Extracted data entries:

------------------------------------------------------------

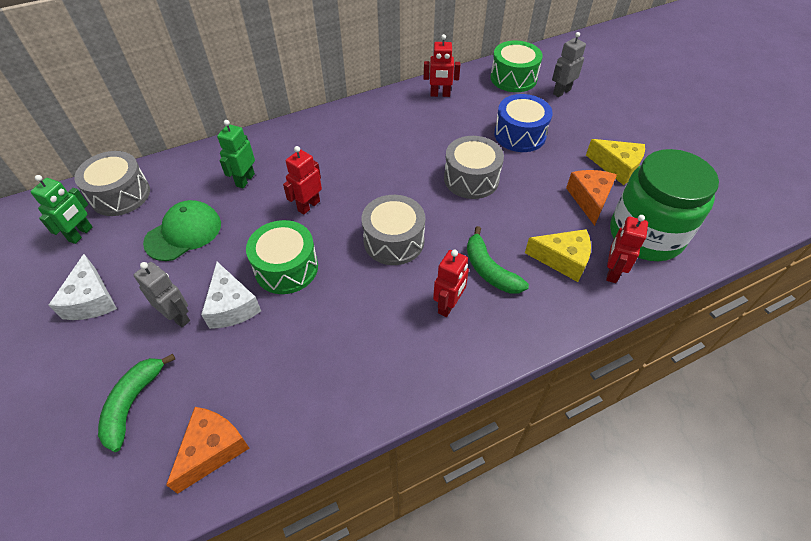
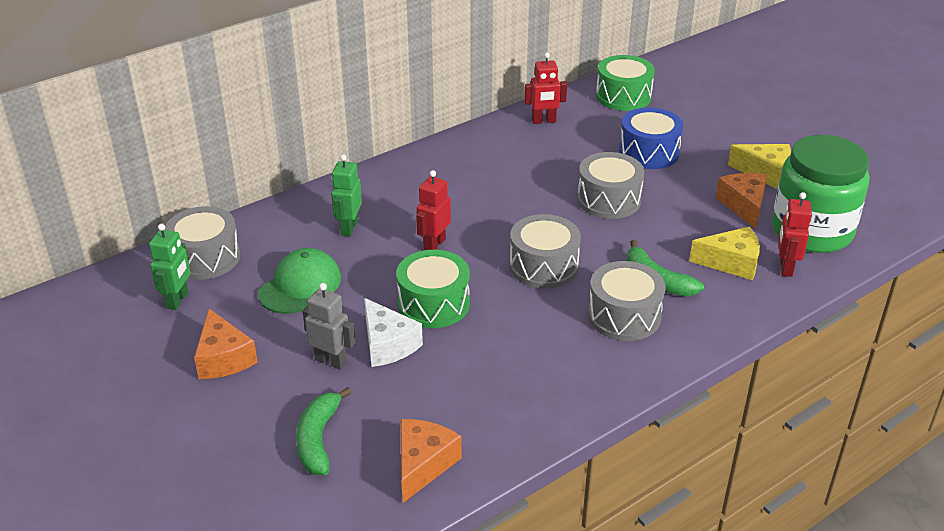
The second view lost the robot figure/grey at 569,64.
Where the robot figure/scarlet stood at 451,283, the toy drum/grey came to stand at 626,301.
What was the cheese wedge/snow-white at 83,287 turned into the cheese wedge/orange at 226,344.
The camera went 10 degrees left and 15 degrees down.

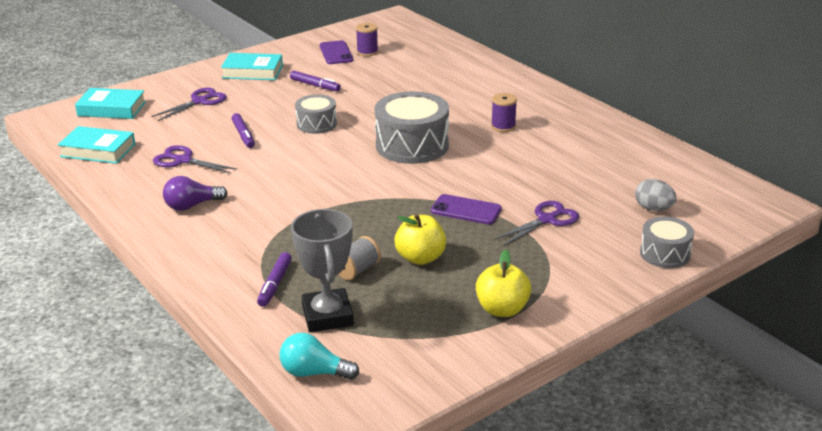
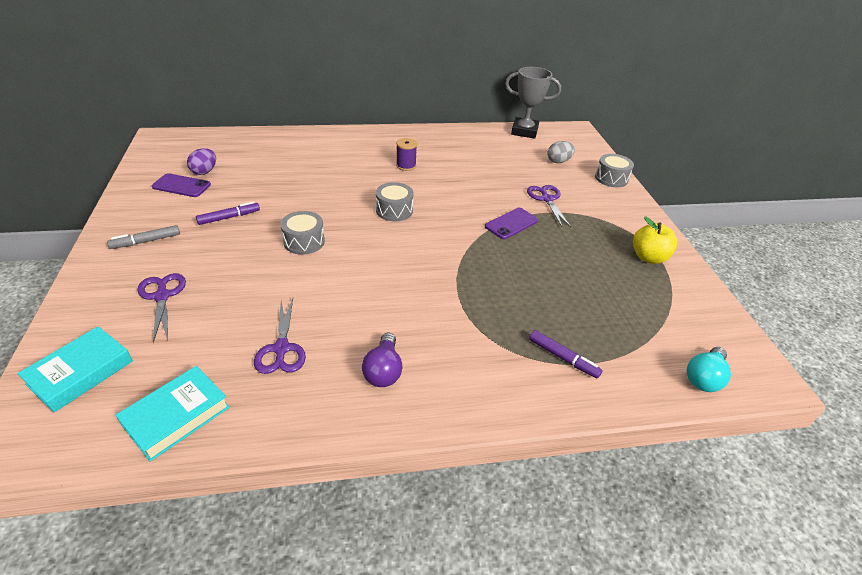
Where the spool/royal purple stood at 367,39, the egg/royal purple came to stand at 201,161.
Where the book/teal stood at 252,66, the marker/grey came to stand at 143,237.
The size of the toy drum/grey at 412,127 changed by a factor of 0.57.
The second view lost the marker/royal purple at 243,130.
The shears/royal purple at 195,159 ended up facing another way, 60 degrees counterclockwise from before.
The prize cup/grey ended up elsewhere, having gone from 322,270 to 533,103.
The second view lost the apple fruit/golden at 420,239.
The second view lost the spool/grey at 359,258.
The camera went 65 degrees left and 10 degrees up.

------------------------------------------------------------

=== What the task requires ===
Leave the pictures out and copy the rest of the data exactly.

=== Exercise output ===
The second view lost the robot figure/grey at 569,64.
Where the robot figure/scarlet stood at 451,283, the toy drum/grey came to stand at 626,301.
What was the cheese wedge/snow-white at 83,287 turned into the cheese wedge/orange at 226,344.
The camera went 10 degrees left and 15 degrees down.

Where the spool/royal purple stood at 367,39, the egg/royal purple came to stand at 201,161.
Where the book/teal stood at 252,66, the marker/grey came to stand at 143,237.
The size of the toy drum/grey at 412,127 changed by a factor of 0.57.
The second view lost the marker/royal purple at 243,130.
The shears/royal purple at 195,159 ended up facing another way, 60 degrees counterclockwise from before.
The prize cup/grey ended up elsewhere, having gone from 322,270 to 533,103.
The second view lost the apple fruit/golden at 420,239.
The second view lost the spool/grey at 359,258.
The camera went 65 degrees left and 10 degrees up.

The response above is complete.